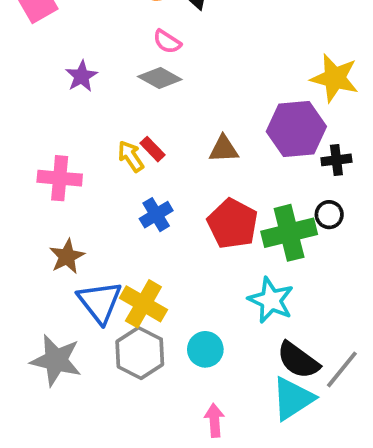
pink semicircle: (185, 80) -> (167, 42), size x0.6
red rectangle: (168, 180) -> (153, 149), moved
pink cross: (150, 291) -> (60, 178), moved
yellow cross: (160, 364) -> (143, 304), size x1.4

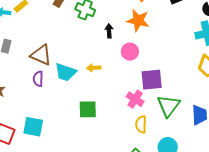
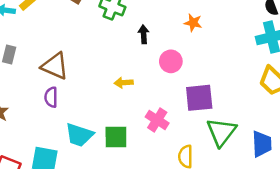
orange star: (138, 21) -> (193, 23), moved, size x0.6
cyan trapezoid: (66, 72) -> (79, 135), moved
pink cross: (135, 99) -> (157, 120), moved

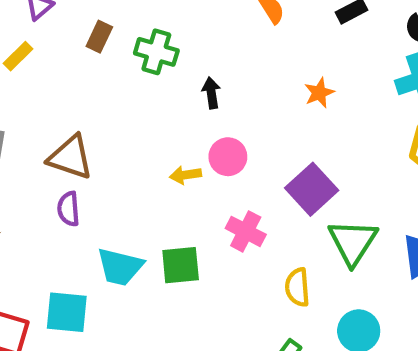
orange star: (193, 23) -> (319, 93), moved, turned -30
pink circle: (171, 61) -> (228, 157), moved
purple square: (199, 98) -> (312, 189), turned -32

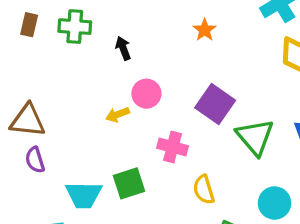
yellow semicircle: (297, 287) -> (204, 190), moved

---

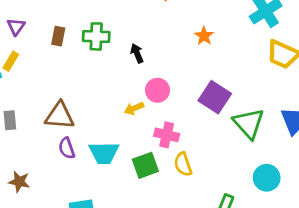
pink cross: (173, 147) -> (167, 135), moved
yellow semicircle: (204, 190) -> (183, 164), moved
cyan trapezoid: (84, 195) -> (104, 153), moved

...

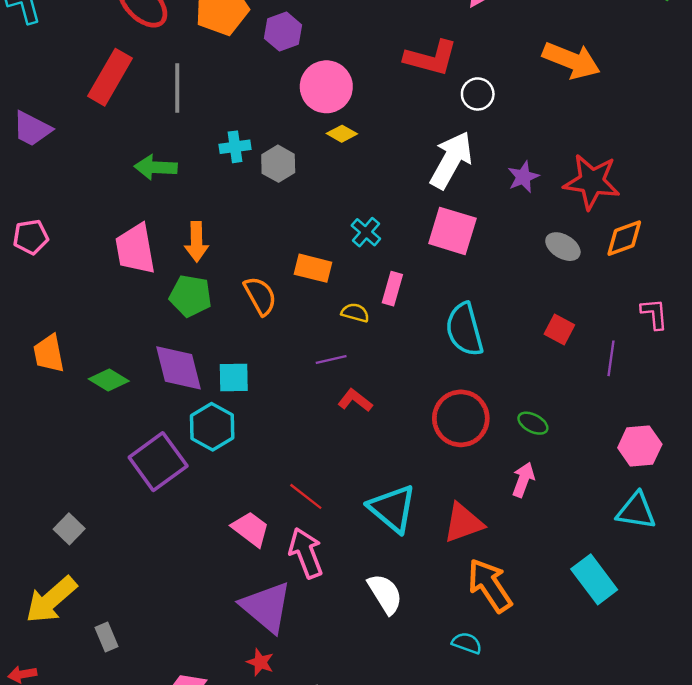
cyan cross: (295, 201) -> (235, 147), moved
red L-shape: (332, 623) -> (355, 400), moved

**What you should do:** Would you copy out, exactly and with no pictures, only the lines above from the one that contains "pink semicircle: (185, 80)" through the one that contains "yellow semicircle: (297, 287)"?

**Expected output:**
pink semicircle: (185, 80) -> (167, 42), size x0.6
red rectangle: (168, 180) -> (153, 149), moved
pink cross: (150, 291) -> (60, 178), moved
yellow cross: (160, 364) -> (143, 304), size x1.4

orange star: (138, 21) -> (193, 23), moved, size x0.6
cyan trapezoid: (66, 72) -> (79, 135), moved
pink cross: (135, 99) -> (157, 120), moved

orange star: (193, 23) -> (319, 93), moved, turned -30
pink circle: (171, 61) -> (228, 157), moved
purple square: (199, 98) -> (312, 189), turned -32

yellow semicircle: (297, 287) -> (204, 190), moved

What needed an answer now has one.